**DATA BELOW**:
---*---
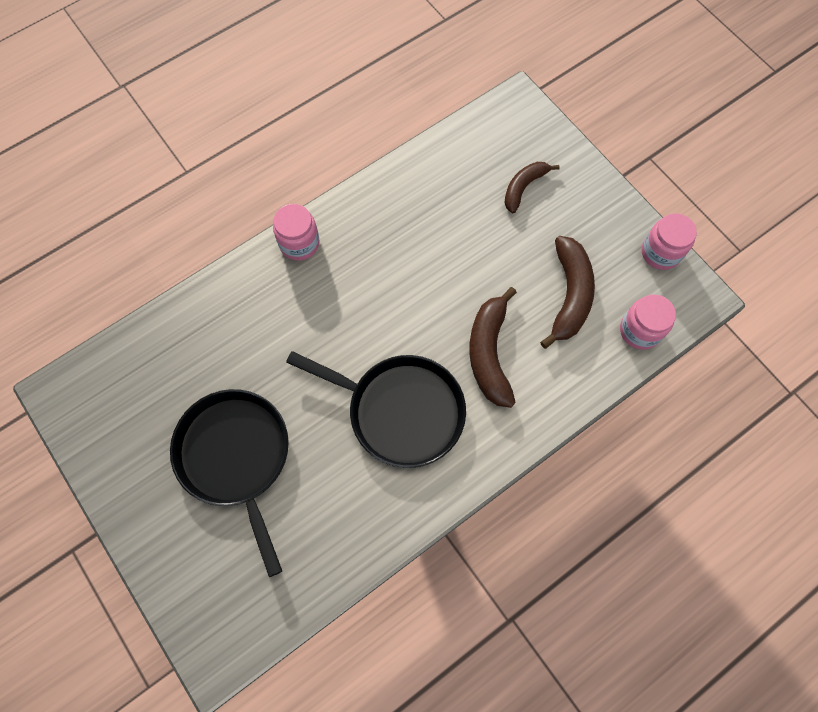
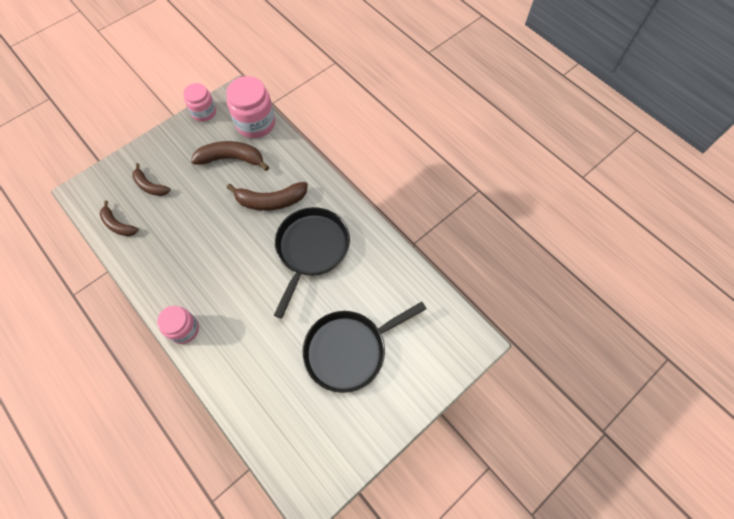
camera: 95 degrees left, 5 degrees down
(462, 153) = (118, 225): none -> brown banana
(640, 330) = (255, 123): pink jar -> pink jar, size x1.57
---*---
**PROBLEM REQUIREMENTS**: Nothing but the line with "(462, 153) = (118, 225): none -> brown banana" and the lines after it, through the end of the material, should appear in the output, word for word.

**ANSWER SECTION**:
(462, 153) = (118, 225): none -> brown banana
(640, 330) = (255, 123): pink jar -> pink jar, size x1.57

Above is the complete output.